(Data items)
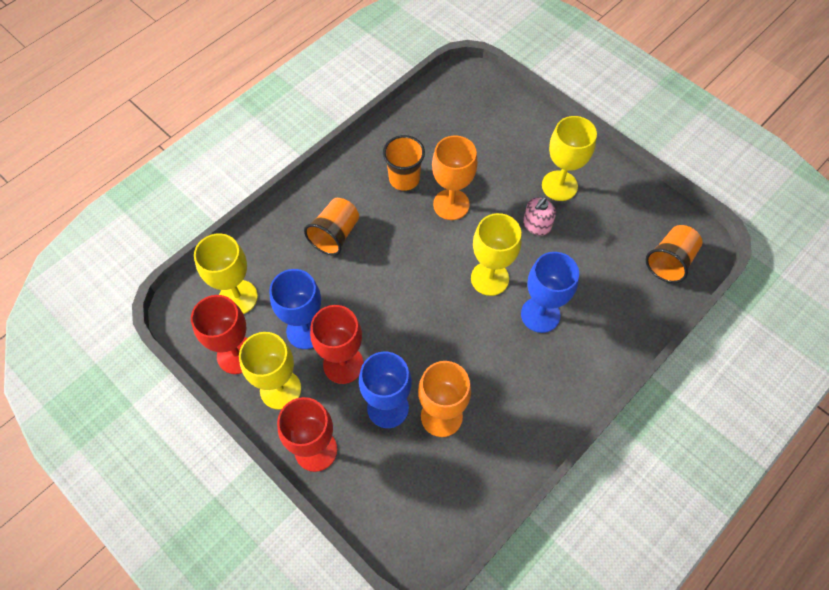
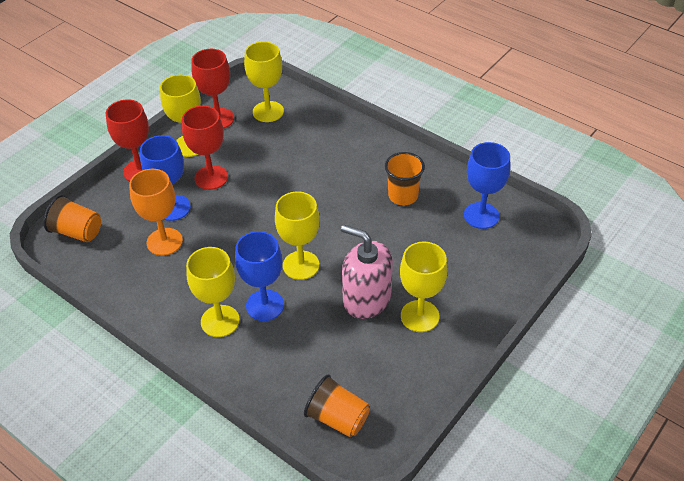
camera: 85 degrees right, 15 degrees down
(306, 331) = (240, 152): blue goblet -> blue goblet (481, 215)
(335, 235) = (334, 158): orange cup -> orange cup (77, 232)
(451, 204) = (380, 231): orange goblet -> none
(536, 225) = (366, 298): pink soap dispenser -> pink soap dispenser, size x1.84
(558, 357) = (220, 321): none -> yellow goblet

● **WHAT YOU WILL DO**: Each line from the one containing "(306, 331) = (240, 152): blue" through the end of the entries, both included, is to be returned exactly, with no other lines.

● **OUTPUT BELOW**:
(306, 331) = (240, 152): blue goblet -> blue goblet (481, 215)
(335, 235) = (334, 158): orange cup -> orange cup (77, 232)
(451, 204) = (380, 231): orange goblet -> none
(536, 225) = (366, 298): pink soap dispenser -> pink soap dispenser, size x1.84
(558, 357) = (220, 321): none -> yellow goblet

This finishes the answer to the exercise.